Would you retype, word for word, only the lines from the one holding "none -> red gift [232,142,300,213]" through the final line of the entries below, without the pictures?

Extracted material
■ ■ ■

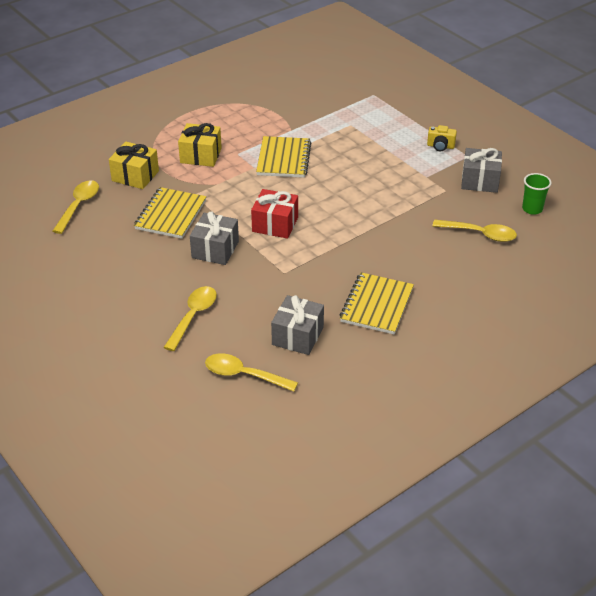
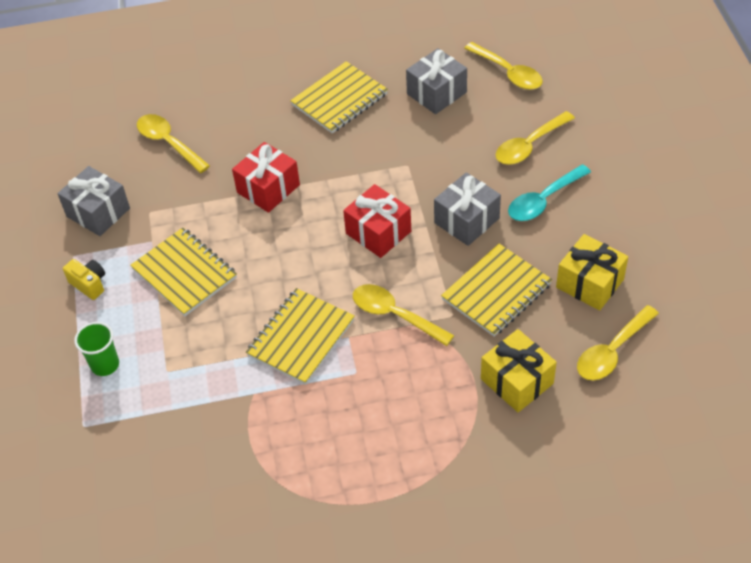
camera: 150 degrees left, 10 degrees up
yellow gift [178,123,222,167] -> yellow gift moved to [556,234,628,311]
green cup [522,173,552,215] -> green cup moved to [74,322,119,376]
none -> yellow notebook [130,228,237,316]
none -> red gift [232,142,300,213]
none -> yellow spoon [353,284,454,346]
none -> turquoise spoon [508,164,591,221]

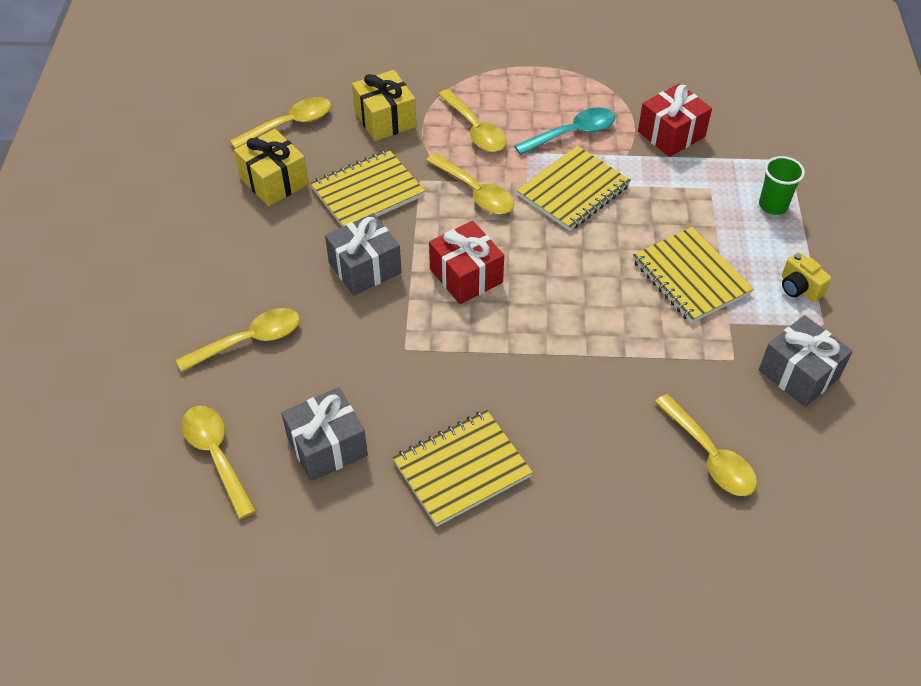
camera: 170 degrees left, 0 degrees up
red gift [232,142,300,213] -> red gift moved to [638,84,712,157]
turquoise spoon [508,164,591,221] -> turquoise spoon moved to [514,107,615,155]
none -> yellow spoon [438,89,507,152]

■ ■ ■

Expected output
none -> red gift [232,142,300,213]
none -> yellow spoon [353,284,454,346]
none -> turquoise spoon [508,164,591,221]

camera: 170 degrees left, 0 degrees up
red gift [232,142,300,213] -> red gift moved to [638,84,712,157]
turquoise spoon [508,164,591,221] -> turquoise spoon moved to [514,107,615,155]
none -> yellow spoon [438,89,507,152]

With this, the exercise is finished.